Start of Block
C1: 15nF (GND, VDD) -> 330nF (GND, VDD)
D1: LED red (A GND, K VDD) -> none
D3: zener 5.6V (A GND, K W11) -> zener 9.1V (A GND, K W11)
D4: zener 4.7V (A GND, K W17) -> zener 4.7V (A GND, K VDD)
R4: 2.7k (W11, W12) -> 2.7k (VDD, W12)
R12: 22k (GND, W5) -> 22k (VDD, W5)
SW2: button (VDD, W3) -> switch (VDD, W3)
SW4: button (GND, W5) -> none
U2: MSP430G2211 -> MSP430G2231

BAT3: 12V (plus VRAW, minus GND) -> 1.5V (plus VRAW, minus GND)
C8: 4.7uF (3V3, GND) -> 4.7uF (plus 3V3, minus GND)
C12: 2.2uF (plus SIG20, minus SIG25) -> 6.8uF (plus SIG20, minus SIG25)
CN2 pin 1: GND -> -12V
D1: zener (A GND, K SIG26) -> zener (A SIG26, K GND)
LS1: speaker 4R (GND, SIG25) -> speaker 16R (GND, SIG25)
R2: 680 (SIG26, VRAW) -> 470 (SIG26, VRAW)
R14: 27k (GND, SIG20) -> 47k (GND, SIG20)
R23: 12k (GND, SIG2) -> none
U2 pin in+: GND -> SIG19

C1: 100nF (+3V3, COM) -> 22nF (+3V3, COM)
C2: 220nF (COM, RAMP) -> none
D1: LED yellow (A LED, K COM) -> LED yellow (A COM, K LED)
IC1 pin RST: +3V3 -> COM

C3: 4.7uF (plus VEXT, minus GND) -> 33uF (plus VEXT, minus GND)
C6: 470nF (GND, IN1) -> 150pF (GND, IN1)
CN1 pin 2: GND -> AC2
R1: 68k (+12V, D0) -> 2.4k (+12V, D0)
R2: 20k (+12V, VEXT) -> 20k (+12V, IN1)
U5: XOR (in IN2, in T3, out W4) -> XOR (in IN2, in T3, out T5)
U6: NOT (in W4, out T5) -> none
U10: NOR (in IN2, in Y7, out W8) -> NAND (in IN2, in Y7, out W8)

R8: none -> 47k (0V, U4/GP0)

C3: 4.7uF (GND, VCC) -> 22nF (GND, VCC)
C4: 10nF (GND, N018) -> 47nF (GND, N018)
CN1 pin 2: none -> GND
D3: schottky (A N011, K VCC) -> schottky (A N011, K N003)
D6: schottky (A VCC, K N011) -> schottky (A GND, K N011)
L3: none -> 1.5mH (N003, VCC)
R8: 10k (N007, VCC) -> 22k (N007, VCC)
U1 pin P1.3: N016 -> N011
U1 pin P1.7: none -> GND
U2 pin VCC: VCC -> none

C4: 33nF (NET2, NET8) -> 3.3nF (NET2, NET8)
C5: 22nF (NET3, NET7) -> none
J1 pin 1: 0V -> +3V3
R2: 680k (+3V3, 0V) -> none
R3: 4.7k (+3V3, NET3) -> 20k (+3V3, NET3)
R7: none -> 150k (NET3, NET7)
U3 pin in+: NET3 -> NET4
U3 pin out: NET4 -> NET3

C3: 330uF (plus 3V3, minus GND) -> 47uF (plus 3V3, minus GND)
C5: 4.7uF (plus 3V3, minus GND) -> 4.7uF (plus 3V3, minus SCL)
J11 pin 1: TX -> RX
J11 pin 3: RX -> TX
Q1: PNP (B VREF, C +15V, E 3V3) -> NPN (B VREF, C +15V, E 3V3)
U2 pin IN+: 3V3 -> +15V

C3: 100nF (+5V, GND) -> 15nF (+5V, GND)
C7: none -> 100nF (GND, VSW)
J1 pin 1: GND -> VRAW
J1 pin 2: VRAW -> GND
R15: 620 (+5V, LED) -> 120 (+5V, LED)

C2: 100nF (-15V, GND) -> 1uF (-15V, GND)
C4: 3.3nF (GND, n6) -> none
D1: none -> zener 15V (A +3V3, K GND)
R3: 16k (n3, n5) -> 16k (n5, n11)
End of Block
Exercise prompt - Would you reproduce all of the data exactly, without a single alteration?

Response -
C1: 15nF (GND, VDD) -> 330nF (GND, VDD)
D1: LED red (A GND, K VDD) -> none
D3: zener 5.6V (A GND, K W11) -> zener 9.1V (A GND, K W11)
D4: zener 4.7V (A GND, K W17) -> zener 4.7V (A GND, K VDD)
R4: 2.7k (W11, W12) -> 2.7k (VDD, W12)
R12: 22k (GND, W5) -> 22k (VDD, W5)
SW2: button (VDD, W3) -> switch (VDD, W3)
SW4: button (GND, W5) -> none
U2: MSP430G2211 -> MSP430G2231

BAT3: 12V (plus VRAW, minus GND) -> 1.5V (plus VRAW, minus GND)
C8: 4.7uF (3V3, GND) -> 4.7uF (plus 3V3, minus GND)
C12: 2.2uF (plus SIG20, minus SIG25) -> 6.8uF (plus SIG20, minus SIG25)
CN2 pin 1: GND -> -12V
D1: zener (A GND, K SIG26) -> zener (A SIG26, K GND)
LS1: speaker 4R (GND, SIG25) -> speaker 16R (GND, SIG25)
R2: 680 (SIG26, VRAW) -> 470 (SIG26, VRAW)
R14: 27k (GND, SIG20) -> 47k (GND, SIG20)
R23: 12k (GND, SIG2) -> none
U2 pin in+: GND -> SIG19

C1: 100nF (+3V3, COM) -> 22nF (+3V3, COM)
C2: 220nF (COM, RAMP) -> none
D1: LED yellow (A LED, K COM) -> LED yellow (A COM, K LED)
IC1 pin RST: +3V3 -> COM

C3: 4.7uF (plus VEXT, minus GND) -> 33uF (plus VEXT, minus GND)
C6: 470nF (GND, IN1) -> 150pF (GND, IN1)
CN1 pin 2: GND -> AC2
R1: 68k (+12V, D0) -> 2.4k (+12V, D0)
R2: 20k (+12V, VEXT) -> 20k (+12V, IN1)
U5: XOR (in IN2, in T3, out W4) -> XOR (in IN2, in T3, out T5)
U6: NOT (in W4, out T5) -> none
U10: NOR (in IN2, in Y7, out W8) -> NAND (in IN2, in Y7, out W8)

R8: none -> 47k (0V, U4/GP0)

C3: 4.7uF (GND, VCC) -> 22nF (GND, VCC)
C4: 10nF (GND, N018) -> 47nF (GND, N018)
CN1 pin 2: none -> GND
D3: schottky (A N011, K VCC) -> schottky (A N011, K N003)
D6: schottky (A VCC, K N011) -> schottky (A GND, K N011)
L3: none -> 1.5mH (N003, VCC)
R8: 10k (N007, VCC) -> 22k (N007, VCC)
U1 pin P1.3: N016 -> N011
U1 pin P1.7: none -> GND
U2 pin VCC: VCC -> none

C4: 33nF (NET2, NET8) -> 3.3nF (NET2, NET8)
C5: 22nF (NET3, NET7) -> none
J1 pin 1: 0V -> +3V3
R2: 680k (+3V3, 0V) -> none
R3: 4.7k (+3V3, NET3) -> 20k (+3V3, NET3)
R7: none -> 150k (NET3, NET7)
U3 pin in+: NET3 -> NET4
U3 pin out: NET4 -> NET3

C3: 330uF (plus 3V3, minus GND) -> 47uF (plus 3V3, minus GND)
C5: 4.7uF (plus 3V3, minus GND) -> 4.7uF (plus 3V3, minus SCL)
J11 pin 1: TX -> RX
J11 pin 3: RX -> TX
Q1: PNP (B VREF, C +15V, E 3V3) -> NPN (B VREF, C +15V, E 3V3)
U2 pin IN+: 3V3 -> +15V

C3: 100nF (+5V, GND) -> 15nF (+5V, GND)
C7: none -> 100nF (GND, VSW)
J1 pin 1: GND -> VRAW
J1 pin 2: VRAW -> GND
R15: 620 (+5V, LED) -> 120 (+5V, LED)

C2: 100nF (-15V, GND) -> 1uF (-15V, GND)
C4: 3.3nF (GND, n6) -> none
D1: none -> zener 15V (A +3V3, K GND)
R3: 16k (n3, n5) -> 16k (n5, n11)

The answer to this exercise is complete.